• TASK OBJECTIVE: Which lines in the rows below contain the string "bass"? List every one of them in full.

(Saved data entries)
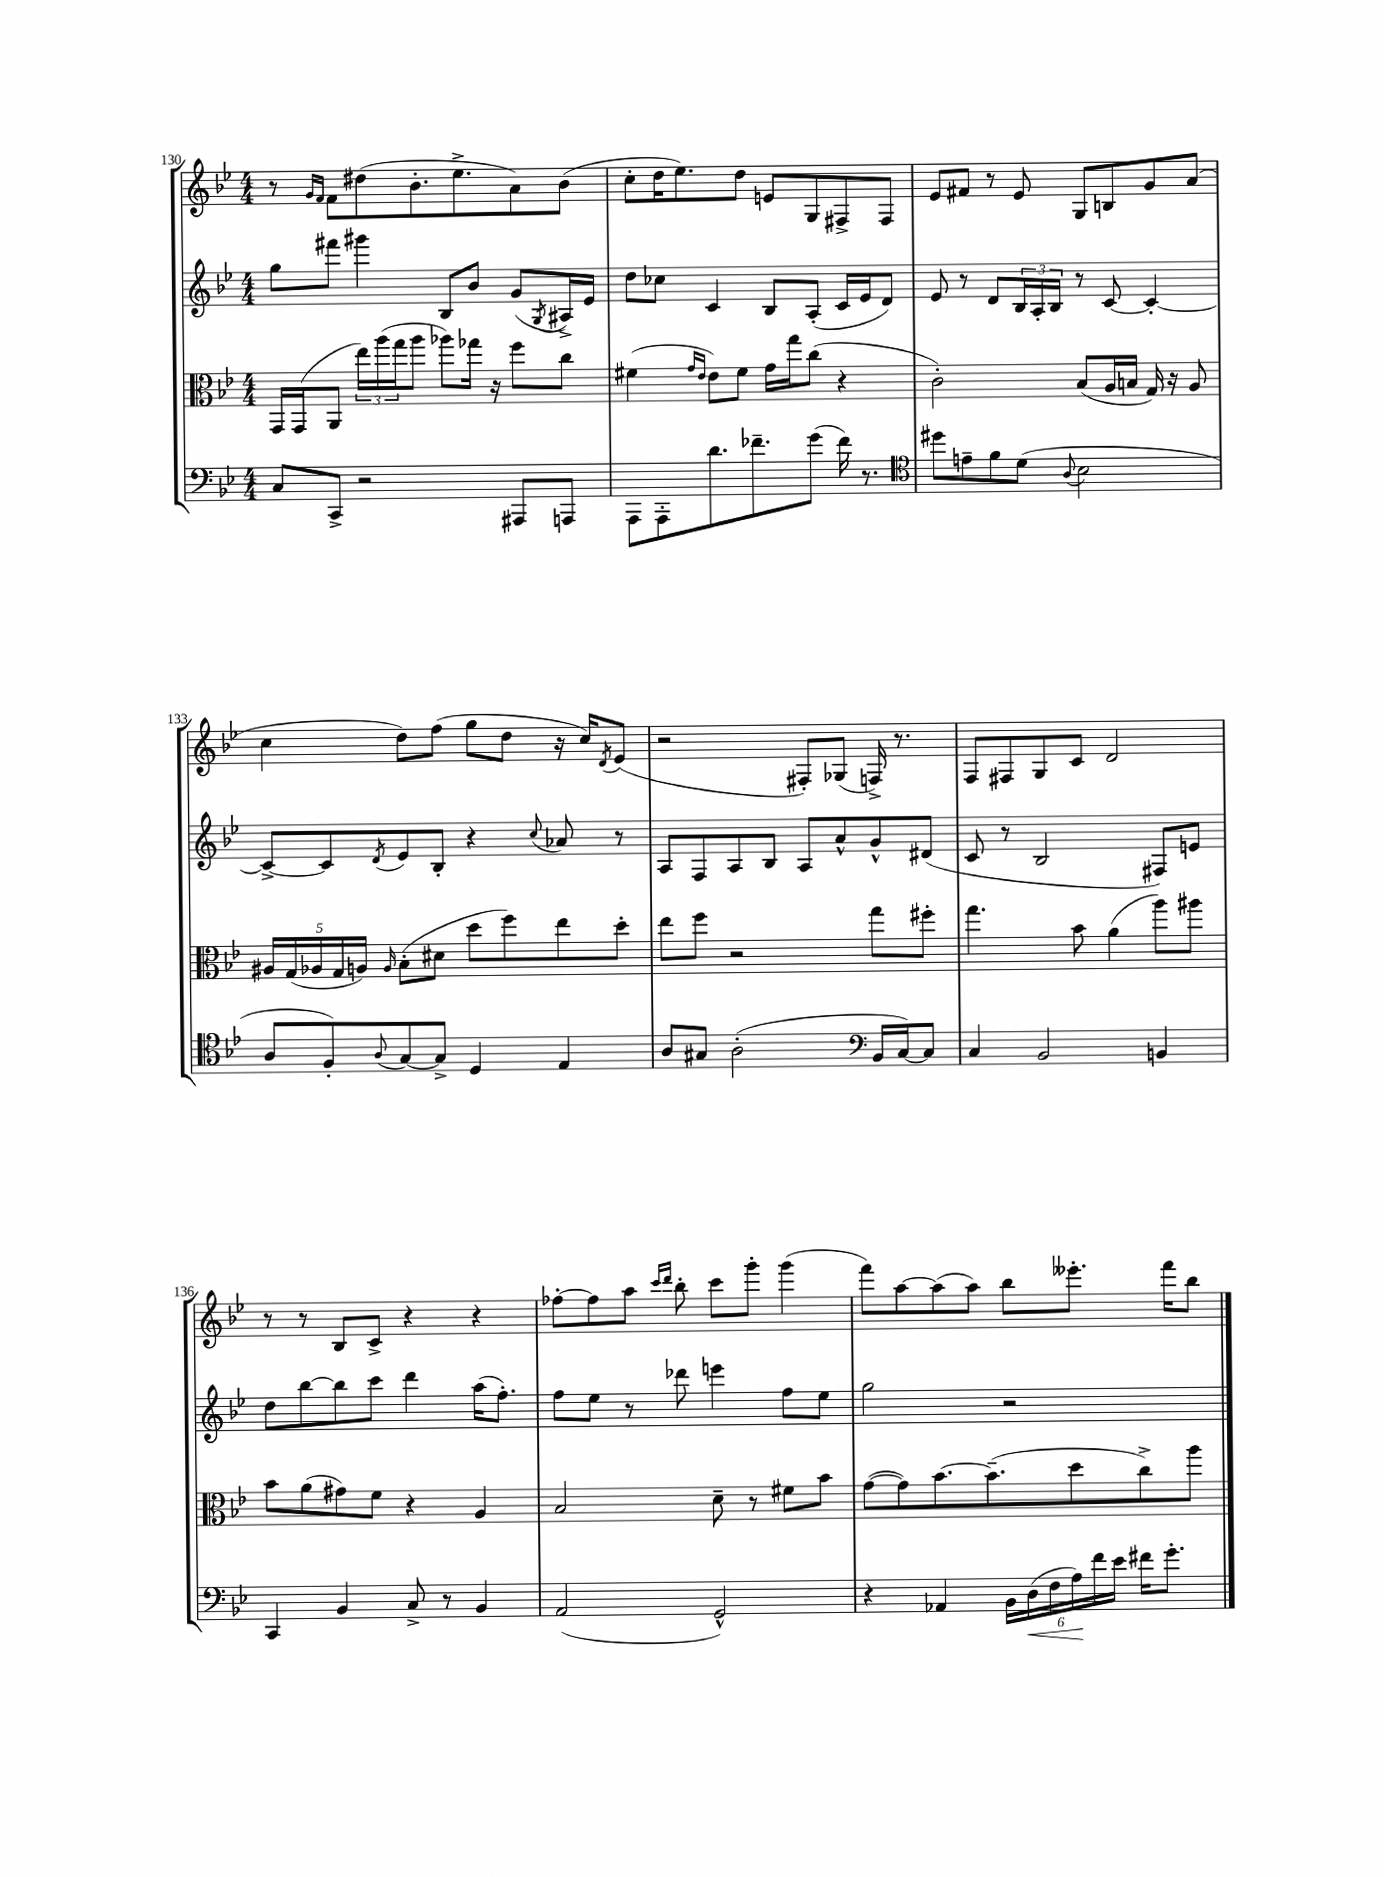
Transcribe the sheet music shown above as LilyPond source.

<<
\new StaffGroup <<
\new Staff = "s0" {
    \clef treble \key bes \major \numericTimeSignature \time 4/4
    r8 \grace { g'16 f'16 } f'8 dis''8( bes'8.-. ees''8.-> a'8) bes'8( |
    c''8-. d''16 ees''8.) d''8 e'8 g8 fis8-> fis8 |
    ees'8 fis'8 r8 ees'8 g8 b8 g'8 a'8( |
    c''4 d''8) f''8( g''8 d''8 r16 c''16) \acciaccatura { d'8 } ees'8( |
    r2 fis8-.) ges8( f16->) r8. |
    f8 fis8 g8 c'8 d'2 |
    r8 r8 bes8 c'8-> r4 r4 |
    fes''8~-. fes''8 a''8 \grace { c'''16 d'''16 } bes''8-. c'''8 g'''8-. g'''4( |
    f'''8) a''8~ a''8( a''8) bes''8 eeses'''8.-. f'''16 bes''8 \bar "|." |
}
\new Staff = "s1" {
    \clef treble \key bes \major \numericTimeSignature \time 4/4
    g''8 fis'''8 gis'''4 bes8 bes'8 g'8( \acciaccatura { g8 } ais16->) ees'16 |
    d''8 ces''8 c'4 bes8 a8-.( c'16 ees'16 d'8) |
    ees'8 r8 d'8 \tuplet 3/2 { bes16 a16-. bes16 } r8 c'8~ c'4~-. |
    c'8~-> c'8 \acciaccatura { d'8 } ees'8 bes8-. r4 \appoggiatura { c''8 } aes'8 r8 |
    a8 f8 a8 bes8 a8 a'8-^ g'8-^ dis'8( |
    c'8 r8 bes2 fis8) e'8 |
    d''8 bes''8~ bes''8 c'''8 d'''4 a''16( f''8.-.) |
    f''8 ees''8 r8 des'''8 e'''4 f''8 ees''8 |
    g''2 r2 \bar "|." |
}
\new Staff = "s2" {
    \clef alto \key bes \major \numericTimeSignature \time 4/4
    g,16 g,16( a,8 \tuplet 3/2 { ees''16) a''16( g''16 } a''8 aes''8) ges''16 r16 f''8 c''8 |
    fis'4( \grace { g'16 ees'16 } ees'8) fis'8 g'16 g''16 c''8( r4 |
    c'2-.) bes8( a16 b16 g16) r16 a8 |
    \tuplet 5/4 { ais16 g16( aes16 g16 a16) } \grace { a16 } bes8-.( dis'8 d''8 f''8) ees''8 d''8-. |
    ees''8 f''8 r2 g''8 fis''8-. |
    g''4. bes'8 a'4( a''8) ais''8 |
    bes'8 a'8( gis'8) f'8 r4 a4 |
    bes2 d'8-- r8 fis'8 bes'8 |
    g'8~( g'8) bes'8.~ bes'8.--( d''8 c''8->) a''8 \bar "|." |
}
\new Staff = "s3" {
    \clef bass \key bes \major \numericTimeSignature \time 4/4
    c8 c,8-> r2 ais,,8 a,,8 |
    a,,8 a,,8-. d'8. fes'8.-- g'8( fes'16) r8. |
    \clef tenor dis''8 e'8-- f'8 d'8( \appoggiatura { a8 } bes2 |
    a8 f8-.) \appoggiatura { a8 } g8~ g8-> d4 ees4 |
    a8 gis8 a2-.( \clef bass bes,16 c16~) c8 |
    c4 bes,2 b,4 |
    c,4 bes,4 c8-> r8 bes,4 |
    a,2( g,2-^) |
    r4 aes,4 \tuplet 6/4 { bes,16 d16\<( f16 a16\!) f'16 ees'16 } fis'16 g'8.-. \bar "|." |
}
>>
>>
\layout { \context { \Score currentBarNumber = #130 } }
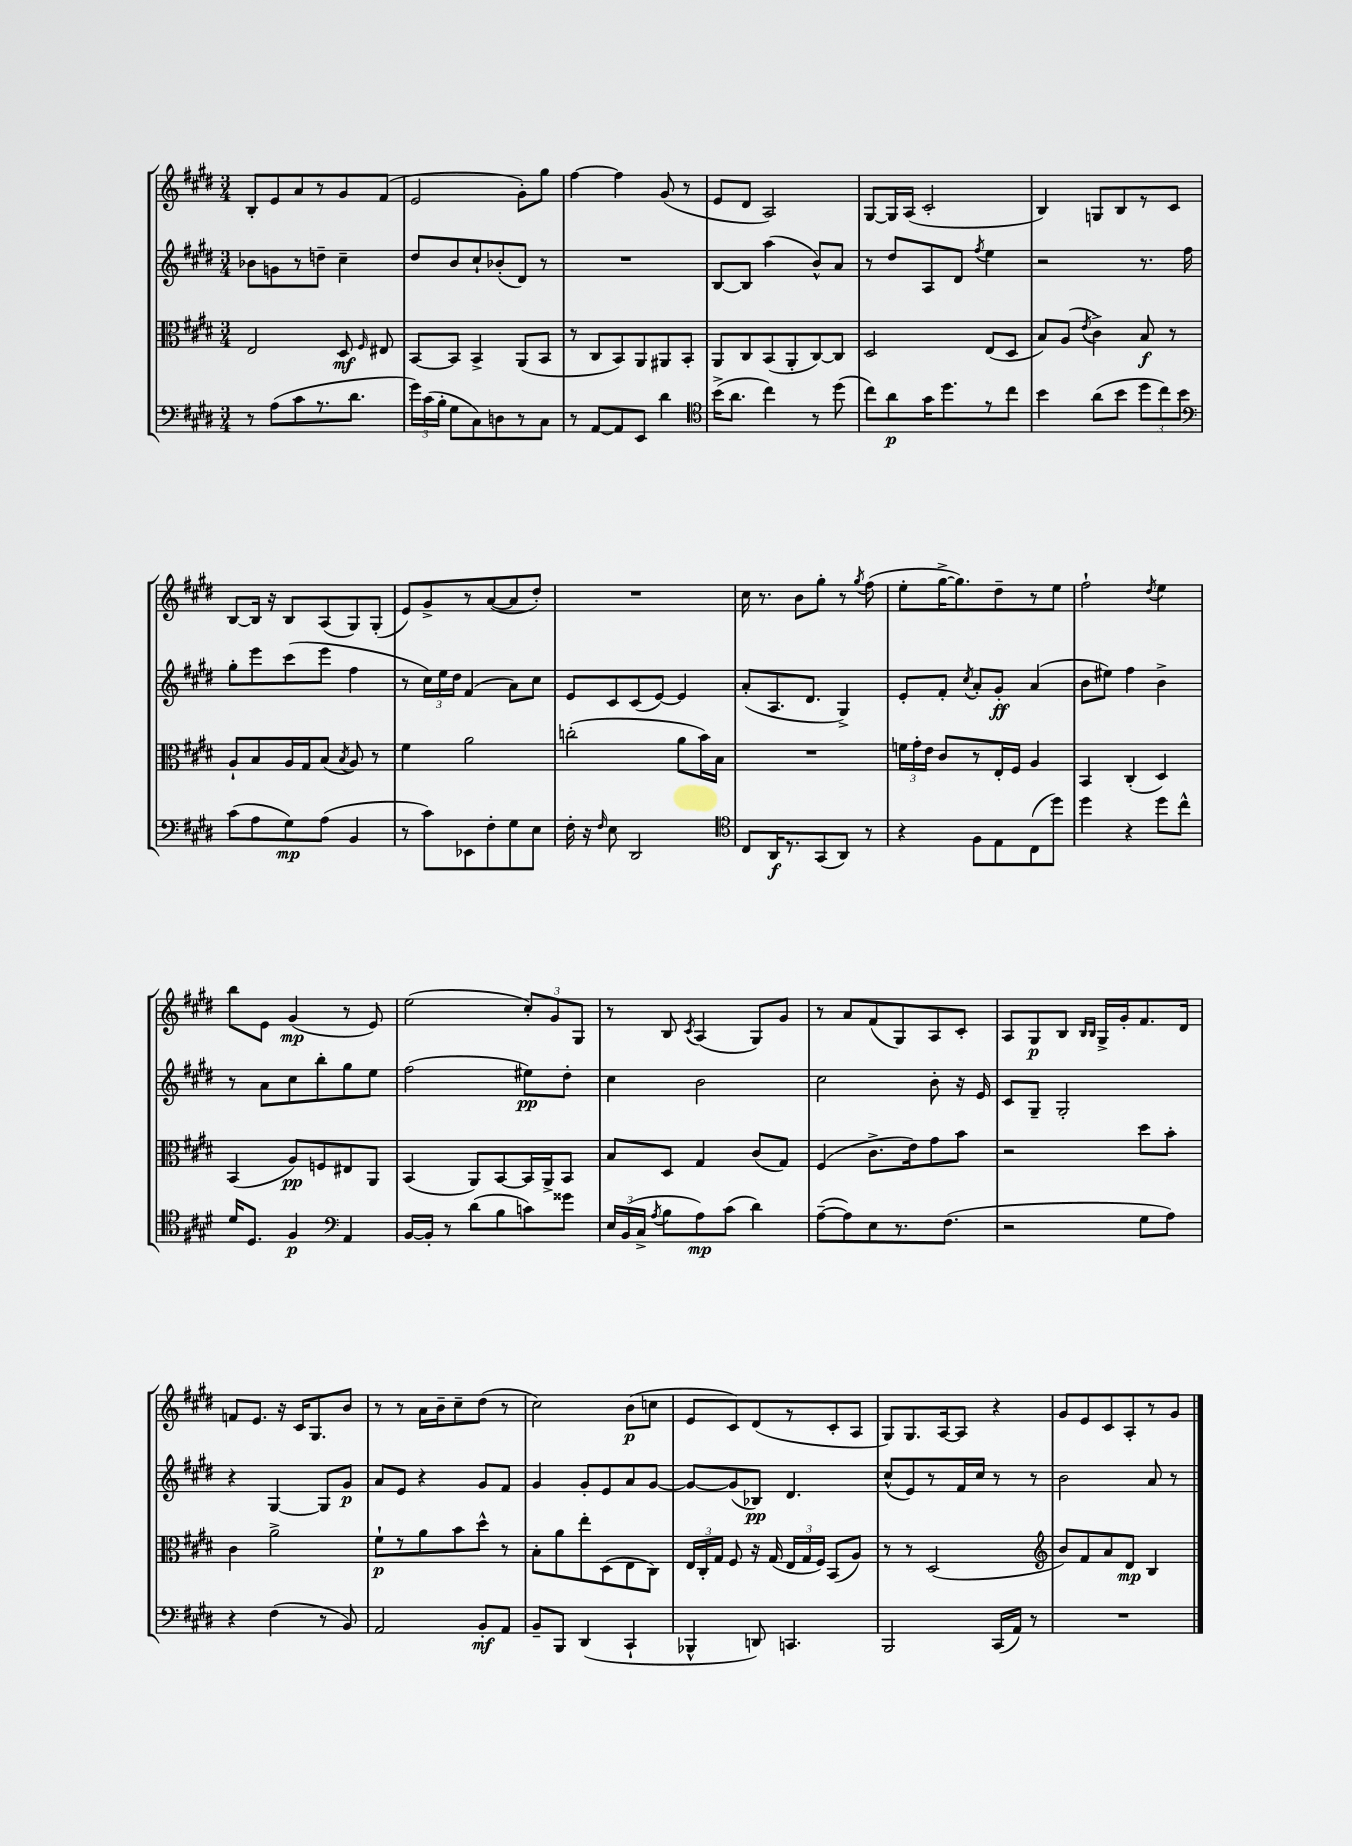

• ANSWER TO THE PROBLEM:
    \clef bass \key bes \major \numericTimeSignature \time 4/4
    a8 gis8 a2-.( \clef bass bes,16 c16~) c8 |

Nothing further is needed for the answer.